**SOURCE DATA:**

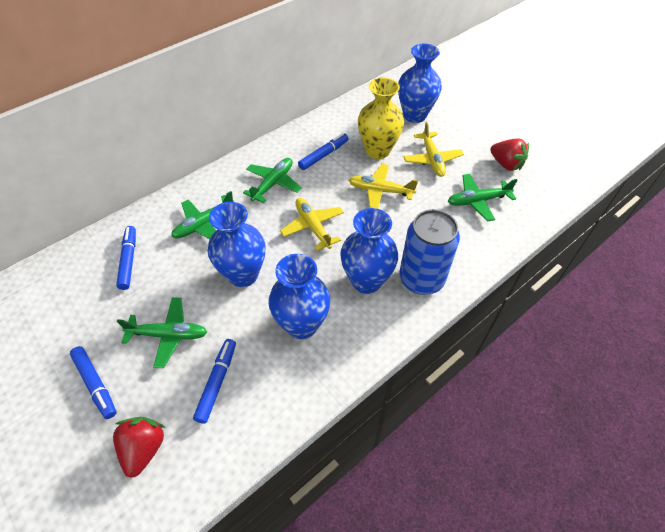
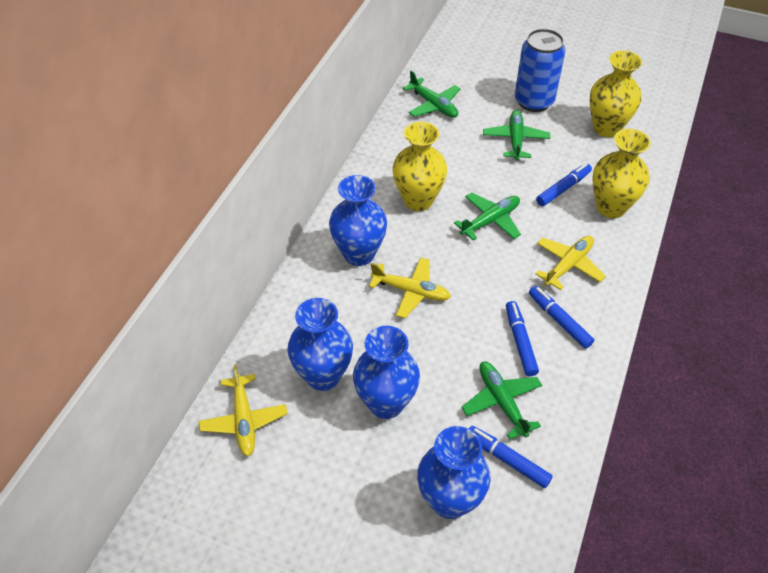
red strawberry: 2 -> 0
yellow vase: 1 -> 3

---

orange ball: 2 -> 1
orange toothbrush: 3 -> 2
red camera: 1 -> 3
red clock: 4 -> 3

**PROBLEM DESCRIPTION:**
From the records above, print exactly the lines that run from the line with "orange ball: 2 -> 1" to the line with "red clock: 4 -> 3", inclusive.

**OUTPUT:**
orange ball: 2 -> 1
orange toothbrush: 3 -> 2
red camera: 1 -> 3
red clock: 4 -> 3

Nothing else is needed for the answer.